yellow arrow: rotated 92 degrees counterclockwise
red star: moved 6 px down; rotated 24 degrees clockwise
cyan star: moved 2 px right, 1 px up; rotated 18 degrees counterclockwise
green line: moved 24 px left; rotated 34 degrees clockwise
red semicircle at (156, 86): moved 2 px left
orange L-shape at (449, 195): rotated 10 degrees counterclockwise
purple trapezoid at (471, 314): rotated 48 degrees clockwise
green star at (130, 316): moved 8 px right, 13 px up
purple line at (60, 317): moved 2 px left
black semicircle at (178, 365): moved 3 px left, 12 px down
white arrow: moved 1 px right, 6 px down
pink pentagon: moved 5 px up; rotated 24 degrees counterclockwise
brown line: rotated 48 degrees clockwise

---

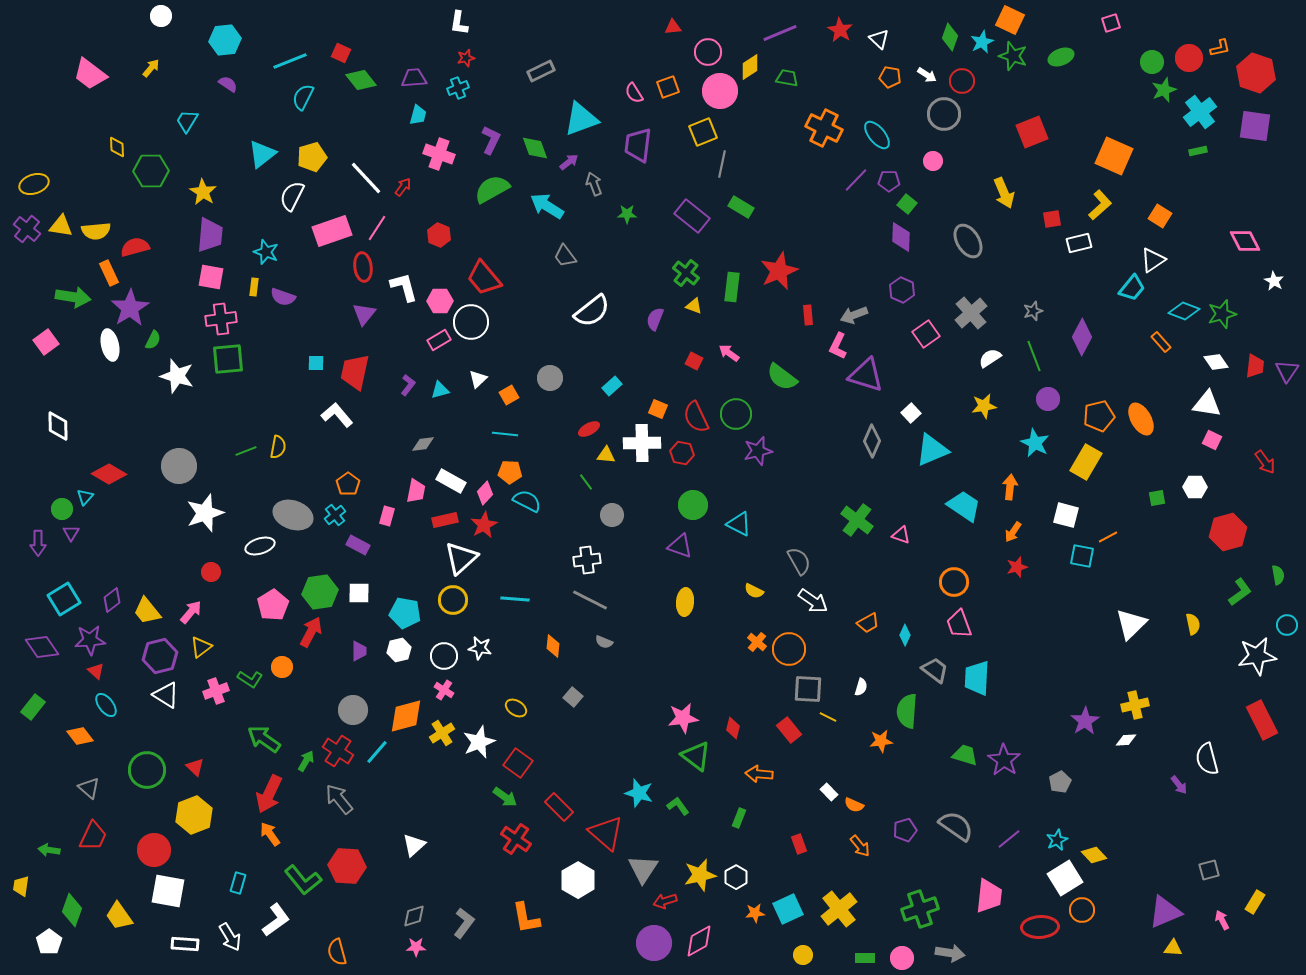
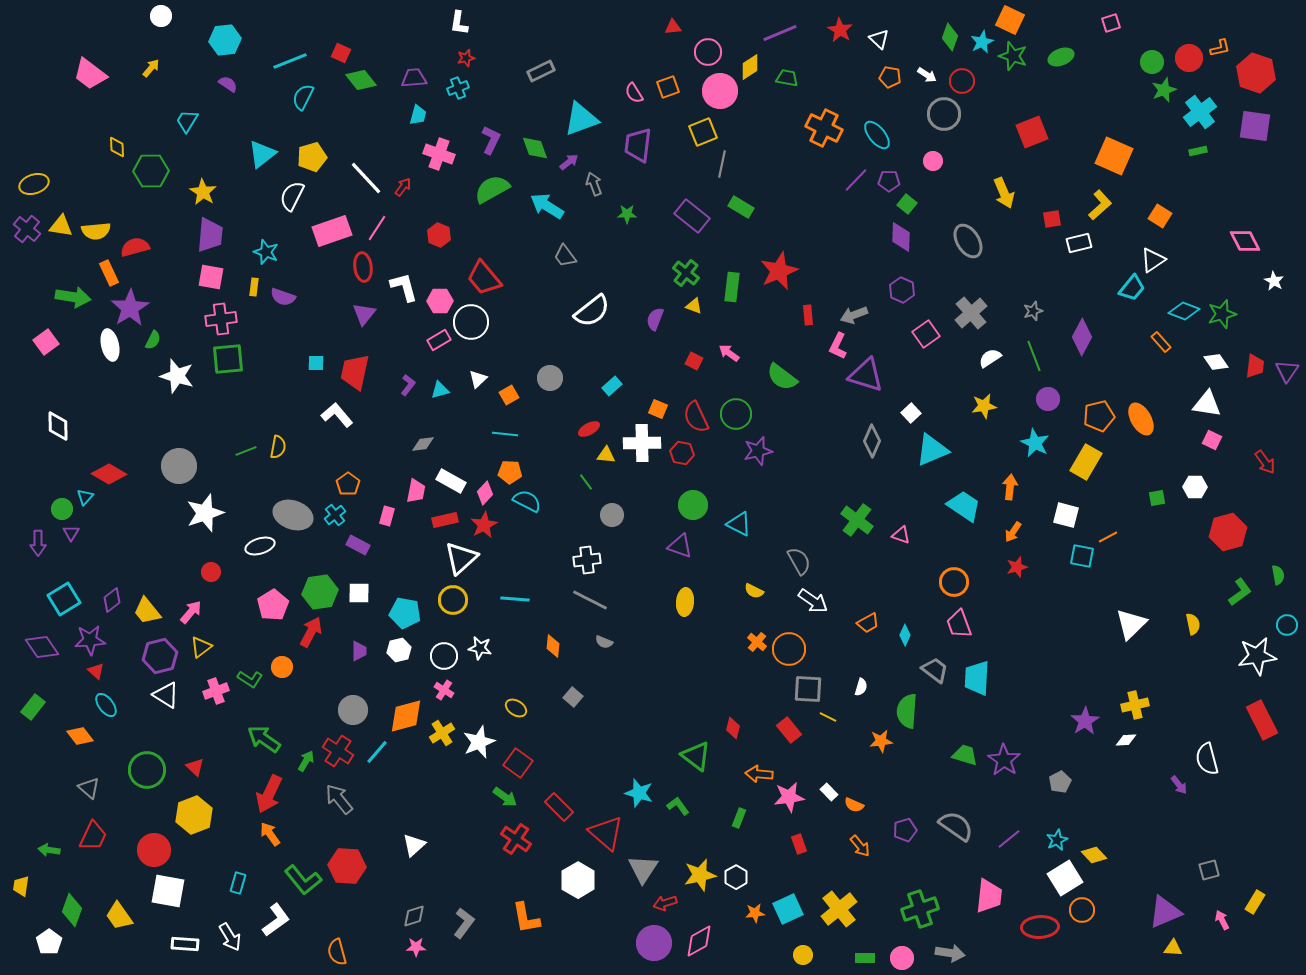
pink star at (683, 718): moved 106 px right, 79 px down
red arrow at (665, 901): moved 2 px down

YOUR OBJECTIVE:
Please, from the material above, copy only the lines from the line with "purple line at (60, 317): moved 2 px left" up to and including the line with "brown line: rotated 48 degrees clockwise", exactly as written.

COMPLETED EXERCISE:
purple line at (60, 317): moved 2 px left
black semicircle at (178, 365): moved 3 px left, 12 px down
white arrow: moved 1 px right, 6 px down
pink pentagon: moved 5 px up; rotated 24 degrees counterclockwise
brown line: rotated 48 degrees clockwise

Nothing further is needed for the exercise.